**Exercise:** Transcribe each of the records below exactly, excluding all pictures.

[Object change listings]
<<<<

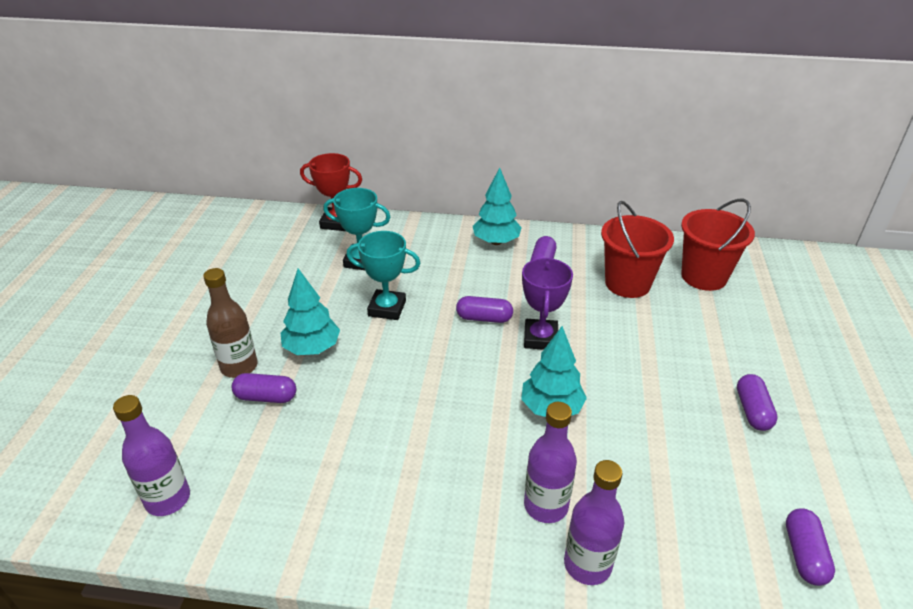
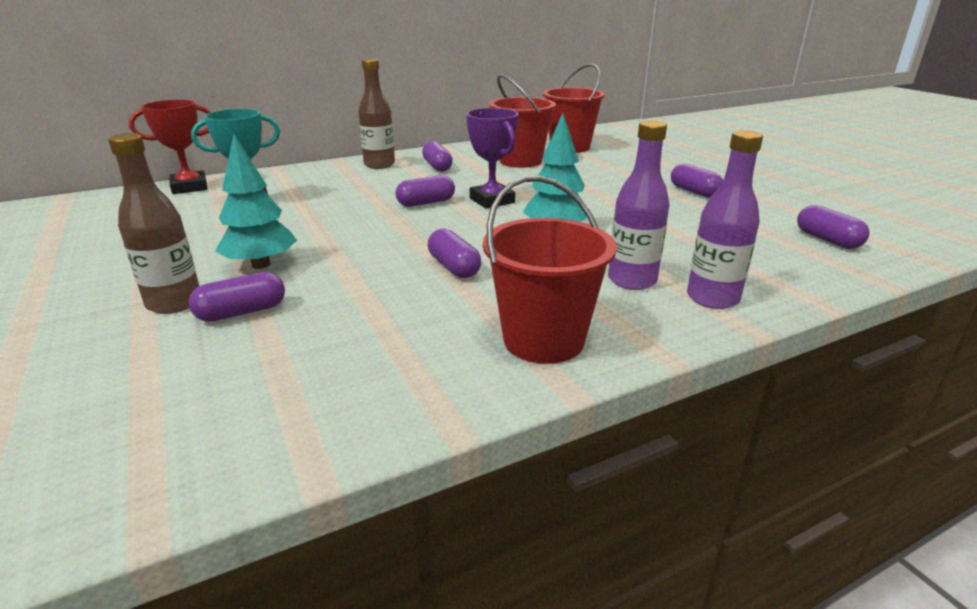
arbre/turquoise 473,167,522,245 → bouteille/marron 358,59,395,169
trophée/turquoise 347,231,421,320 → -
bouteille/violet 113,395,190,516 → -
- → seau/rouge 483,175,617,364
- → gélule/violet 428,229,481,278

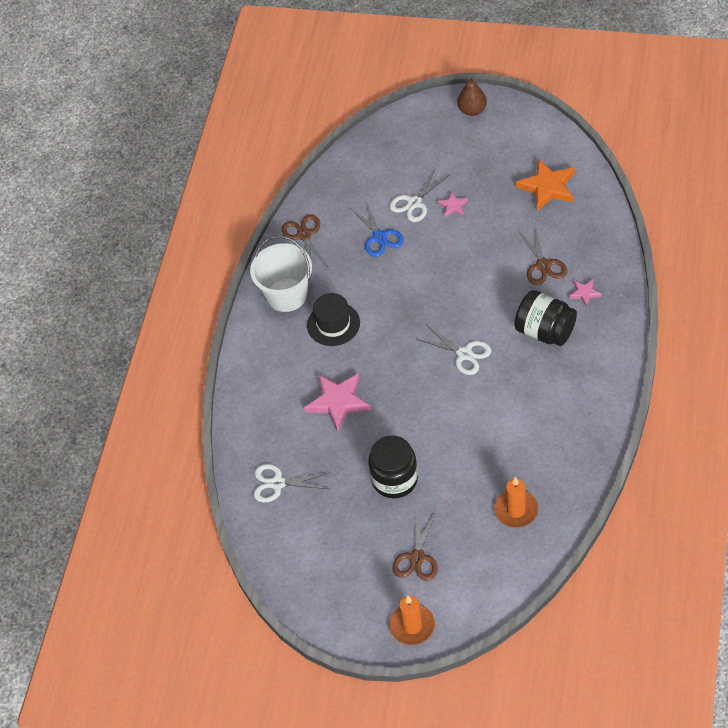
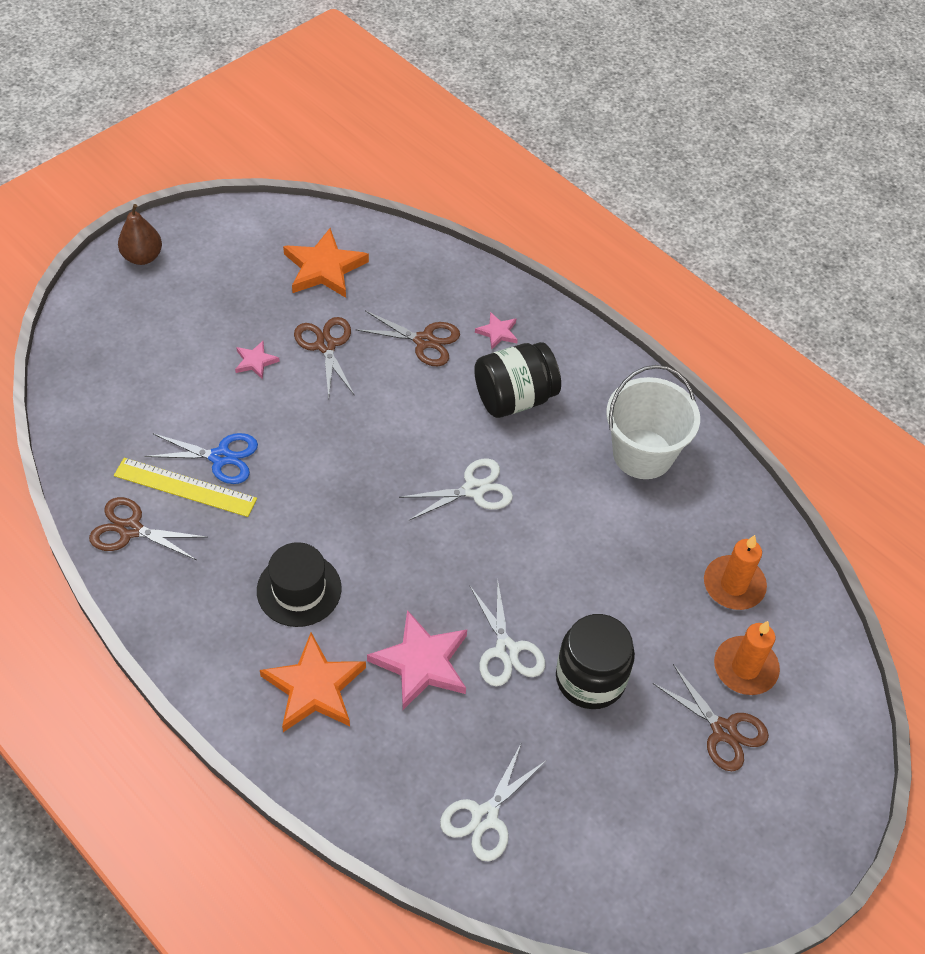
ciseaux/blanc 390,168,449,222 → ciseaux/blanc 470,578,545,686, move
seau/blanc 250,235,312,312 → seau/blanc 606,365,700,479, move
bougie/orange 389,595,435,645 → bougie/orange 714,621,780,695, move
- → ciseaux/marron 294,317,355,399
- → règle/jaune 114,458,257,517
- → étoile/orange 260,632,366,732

>>>>

**Result for this exercise:**
arbre/turquoise 473,167,522,245 → bouteille/marron 358,59,395,169
trophée/turquoise 347,231,421,320 → -
bouteille/violet 113,395,190,516 → -
- → seau/rouge 483,175,617,364
- → gélule/violet 428,229,481,278

ciseaux/blanc 390,168,449,222 → ciseaux/blanc 470,578,545,686, move
seau/blanc 250,235,312,312 → seau/blanc 606,365,700,479, move
bougie/orange 389,595,435,645 → bougie/orange 714,621,780,695, move
- → ciseaux/marron 294,317,355,399
- → règle/jaune 114,458,257,517
- → étoile/orange 260,632,366,732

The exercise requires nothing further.